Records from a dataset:
^^^^^^^^^^^^^^^^
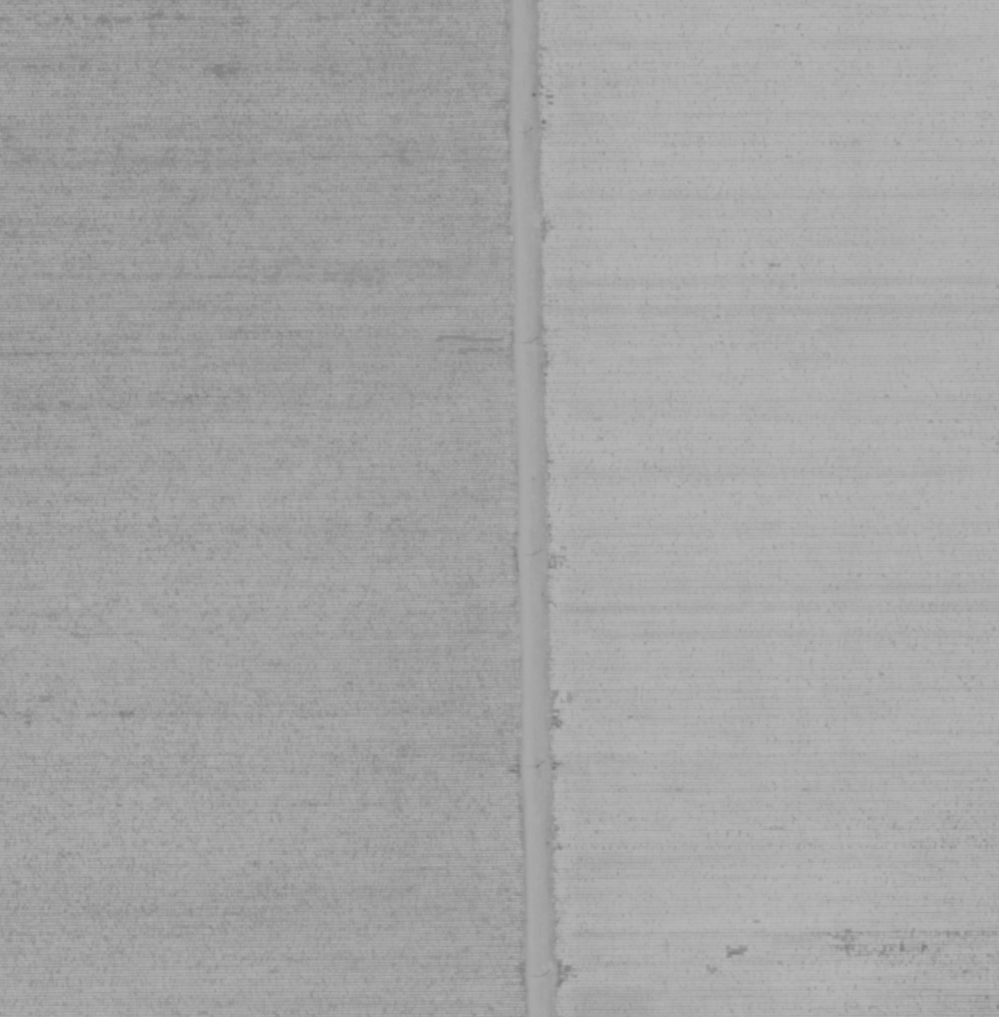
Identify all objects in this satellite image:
crop: (763, 505)
crop: (264, 511)

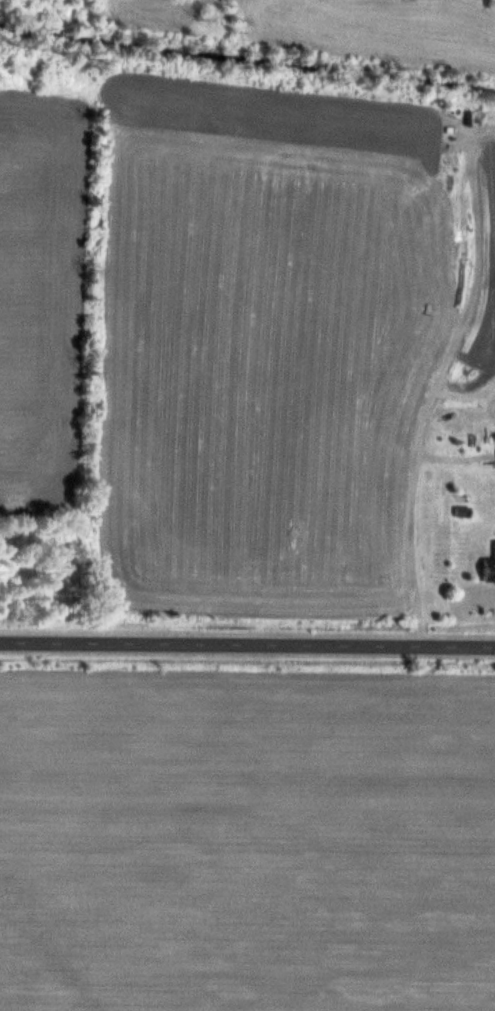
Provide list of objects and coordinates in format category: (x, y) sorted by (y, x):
building: (489, 569)
road: (247, 651)

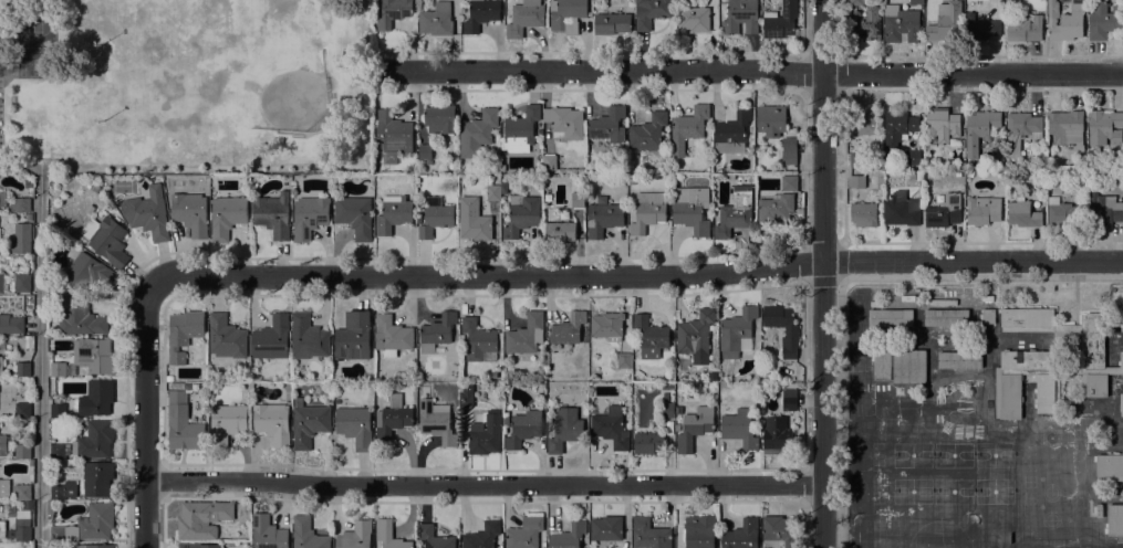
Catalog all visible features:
building: (926, 0)
building: (916, 1)
building: (1013, 1)
building: (856, 2)
building: (1078, 4)
building: (651, 12)
building: (392, 13)
building: (481, 14)
building: (567, 14)
building: (741, 16)
building: (525, 18)
building: (694, 18)
building: (436, 20)
building: (1104, 20)
building: (781, 21)
building: (899, 22)
building: (612, 23)
building: (946, 23)
building: (1063, 23)
building: (866, 24)
building: (982, 27)
building: (1025, 29)
road: (756, 71)
park: (188, 84)
building: (440, 119)
building: (771, 120)
building: (564, 122)
building: (863, 123)
building: (942, 124)
building: (609, 125)
building: (1105, 127)
building: (687, 128)
building: (898, 128)
building: (1067, 128)
building: (520, 129)
building: (981, 129)
building: (732, 131)
building: (1021, 131)
building: (394, 132)
building: (477, 132)
building: (648, 132)
building: (962, 146)
building: (425, 151)
building: (789, 151)
building: (913, 156)
building: (376, 157)
building: (549, 162)
building: (502, 167)
building: (412, 170)
building: (969, 173)
building: (919, 174)
building: (999, 174)
building: (729, 177)
building: (631, 180)
building: (857, 181)
building: (789, 182)
building: (461, 185)
building: (504, 186)
building: (92, 189)
building: (493, 192)
building: (3, 199)
building: (577, 199)
building: (22, 204)
building: (775, 208)
building: (89, 209)
building: (691, 209)
building: (901, 209)
building: (1104, 209)
building: (982, 210)
building: (648, 211)
building: (944, 211)
building: (190, 212)
building: (799, 212)
building: (1063, 212)
building: (148, 213)
building: (735, 213)
building: (393, 214)
building: (864, 214)
building: (1023, 214)
building: (272, 215)
building: (354, 215)
building: (521, 215)
building: (309, 216)
building: (435, 216)
building: (29, 217)
building: (226, 217)
building: (603, 218)
building: (473, 220)
building: (559, 232)
building: (21, 238)
building: (106, 240)
building: (88, 272)
road: (824, 273)
road: (847, 277)
road: (638, 278)
building: (22, 282)
building: (1, 283)
building: (988, 316)
building: (78, 317)
building: (890, 317)
building: (946, 317)
building: (1027, 317)
building: (1121, 317)
building: (11, 324)
building: (607, 326)
building: (568, 328)
building: (1121, 329)
building: (736, 330)
building: (437, 331)
building: (791, 331)
building: (695, 333)
building: (183, 334)
building: (526, 334)
building: (392, 336)
building: (226, 337)
building: (307, 337)
building: (352, 337)
building: (651, 337)
building: (271, 339)
building: (477, 339)
building: (1095, 340)
building: (29, 342)
building: (1083, 349)
building: (93, 355)
road: (39, 356)
building: (1121, 359)
building: (624, 360)
building: (959, 360)
building: (881, 364)
building: (1, 365)
building: (909, 366)
building: (23, 369)
building: (58, 369)
building: (169, 378)
building: (1008, 383)
building: (1096, 385)
building: (663, 394)
building: (540, 396)
building: (96, 398)
building: (465, 399)
building: (789, 399)
building: (1121, 402)
building: (22, 409)
building: (57, 410)
building: (667, 410)
road: (146, 413)
building: (1121, 414)
building: (392, 417)
building: (548, 418)
building: (436, 421)
building: (227, 422)
building: (505, 422)
building: (182, 423)
building: (272, 423)
building: (308, 423)
building: (355, 427)
building: (676, 427)
building: (694, 427)
building: (523, 428)
building: (610, 428)
building: (739, 428)
building: (565, 429)
building: (485, 435)
building: (776, 436)
building: (94, 440)
building: (648, 442)
building: (2, 444)
building: (57, 450)
building: (22, 451)
building: (1109, 465)
building: (97, 478)
building: (1110, 478)
building: (4, 488)
road: (485, 489)
building: (62, 490)
building: (22, 492)
building: (28, 505)
building: (50, 508)
building: (1099, 510)
building: (202, 518)
building: (1115, 519)
building: (87, 525)
building: (1, 528)
building: (606, 528)
building: (781, 529)
building: (21, 530)
building: (699, 531)
building: (267, 533)
building: (525, 533)
building: (307, 534)
building: (649, 534)
building: (355, 535)
building: (388, 535)
building: (482, 535)
building: (741, 535)
building: (568, 536)
building: (434, 537)
building: (195, 545)
building: (94, 546)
^^^^^^^^^^^^^^^^
What the exercise asks: The copy should match the records above exactly, except that pictures are dropped.

Response to the task:
Identify all objects in this satellite image:
crop: (763, 505)
crop: (264, 511)

Provide list of objects and coordinates in format category: (x, y) sorted by (y, x):
building: (489, 569)
road: (247, 651)

Catalog all visible features:
building: (926, 0)
building: (916, 1)
building: (1013, 1)
building: (856, 2)
building: (1078, 4)
building: (651, 12)
building: (392, 13)
building: (481, 14)
building: (567, 14)
building: (741, 16)
building: (525, 18)
building: (694, 18)
building: (436, 20)
building: (1104, 20)
building: (781, 21)
building: (899, 22)
building: (612, 23)
building: (946, 23)
building: (1063, 23)
building: (866, 24)
building: (982, 27)
building: (1025, 29)
road: (756, 71)
park: (188, 84)
building: (440, 119)
building: (771, 120)
building: (564, 122)
building: (863, 123)
building: (942, 124)
building: (609, 125)
building: (1105, 127)
building: (687, 128)
building: (898, 128)
building: (1067, 128)
building: (520, 129)
building: (981, 129)
building: (732, 131)
building: (1021, 131)
building: (394, 132)
building: (477, 132)
building: (648, 132)
building: (962, 146)
building: (425, 151)
building: (789, 151)
building: (913, 156)
building: (376, 157)
building: (549, 162)
building: (502, 167)
building: (412, 170)
building: (969, 173)
building: (919, 174)
building: (999, 174)
building: (729, 177)
building: (631, 180)
building: (857, 181)
building: (789, 182)
building: (461, 185)
building: (504, 186)
building: (92, 189)
building: (493, 192)
building: (3, 199)
building: (577, 199)
building: (22, 204)
building: (775, 208)
building: (89, 209)
building: (691, 209)
building: (901, 209)
building: (1104, 209)
building: (982, 210)
building: (648, 211)
building: (944, 211)
building: (190, 212)
building: (799, 212)
building: (1063, 212)
building: (148, 213)
building: (735, 213)
building: (393, 214)
building: (864, 214)
building: (1023, 214)
building: (272, 215)
building: (354, 215)
building: (521, 215)
building: (309, 216)
building: (435, 216)
building: (29, 217)
building: (226, 217)
building: (603, 218)
building: (473, 220)
building: (559, 232)
building: (21, 238)
building: (106, 240)
building: (88, 272)
road: (824, 273)
road: (847, 277)
road: (638, 278)
building: (22, 282)
building: (1, 283)
building: (988, 316)
building: (78, 317)
building: (890, 317)
building: (946, 317)
building: (1027, 317)
building: (1121, 317)
building: (11, 324)
building: (607, 326)
building: (568, 328)
building: (1121, 329)
building: (736, 330)
building: (437, 331)
building: (791, 331)
building: (695, 333)
building: (183, 334)
building: (526, 334)
building: (392, 336)
building: (226, 337)
building: (307, 337)
building: (352, 337)
building: (651, 337)
building: (271, 339)
building: (477, 339)
building: (1095, 340)
building: (29, 342)
building: (1083, 349)
building: (93, 355)
road: (39, 356)
building: (1121, 359)
building: (624, 360)
building: (959, 360)
building: (881, 364)
building: (1, 365)
building: (909, 366)
building: (23, 369)
building: (58, 369)
building: (169, 378)
building: (1008, 383)
building: (1096, 385)
building: (663, 394)
building: (540, 396)
building: (96, 398)
building: (465, 399)
building: (789, 399)
building: (1121, 402)
building: (22, 409)
building: (57, 410)
building: (667, 410)
road: (146, 413)
building: (1121, 414)
building: (392, 417)
building: (548, 418)
building: (436, 421)
building: (227, 422)
building: (505, 422)
building: (182, 423)
building: (272, 423)
building: (308, 423)
building: (355, 427)
building: (676, 427)
building: (694, 427)
building: (523, 428)
building: (610, 428)
building: (739, 428)
building: (565, 429)
building: (485, 435)
building: (776, 436)
building: (94, 440)
building: (648, 442)
building: (2, 444)
building: (57, 450)
building: (22, 451)
building: (1109, 465)
building: (97, 478)
building: (1110, 478)
building: (4, 488)
road: (485, 489)
building: (62, 490)
building: (22, 492)
building: (28, 505)
building: (50, 508)
building: (1099, 510)
building: (202, 518)
building: (1115, 519)
building: (87, 525)
building: (1, 528)
building: (606, 528)
building: (781, 529)
building: (21, 530)
building: (699, 531)
building: (267, 533)
building: (525, 533)
building: (307, 534)
building: (649, 534)
building: (355, 535)
building: (388, 535)
building: (482, 535)
building: (741, 535)
building: (568, 536)
building: (434, 537)
building: (195, 545)
building: (94, 546)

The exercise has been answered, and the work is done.